● TO DO: Taking the line with "red square: (118, 302) -> (86, 329), moved" as the first, copy every line through the end of the records below exactly. Do not include pictures.

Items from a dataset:
*****
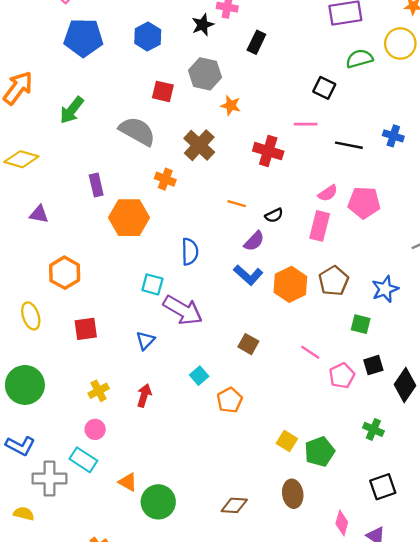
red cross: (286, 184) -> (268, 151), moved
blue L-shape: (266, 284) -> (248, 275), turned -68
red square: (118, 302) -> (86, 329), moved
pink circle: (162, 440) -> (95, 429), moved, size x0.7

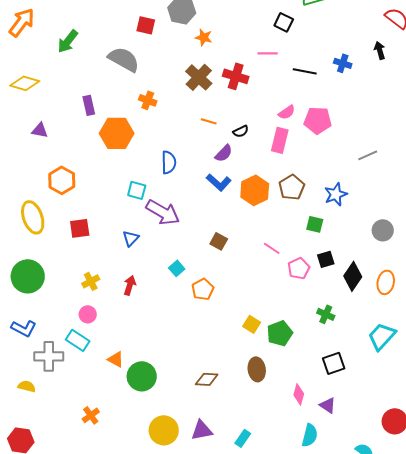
brown cross: (199, 145) -> (199, 77), moved
yellow ellipse: (31, 316) -> (33, 217), size x1.4

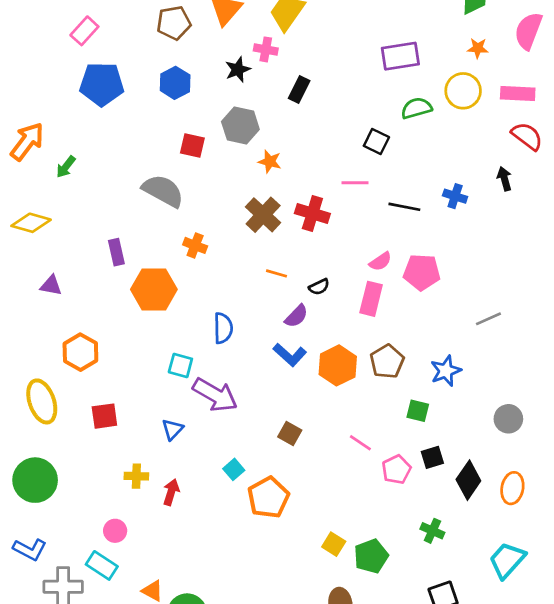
green arrow: (68, 41) -> (66, 167), moved, size x0.7
yellow cross: (91, 281) -> (136, 476), moved, turned 30
orange pentagon: (203, 289) -> (268, 497), size x1.4

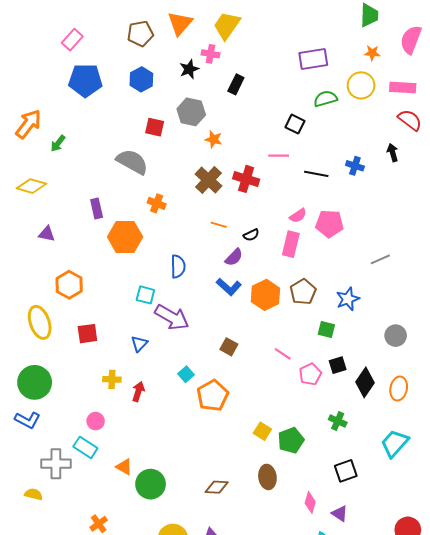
blue L-shape: (30, 549) -> (27, 420), moved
*****
● TASK RESULT:
red square: (118, 302) -> (86, 329), moved
pink circle: (162, 440) -> (95, 429), moved, size x0.7

brown cross: (199, 145) -> (199, 77), moved
yellow ellipse: (31, 316) -> (33, 217), size x1.4

green arrow: (68, 41) -> (66, 167), moved, size x0.7
yellow cross: (91, 281) -> (136, 476), moved, turned 30
orange pentagon: (203, 289) -> (268, 497), size x1.4

blue L-shape: (30, 549) -> (27, 420), moved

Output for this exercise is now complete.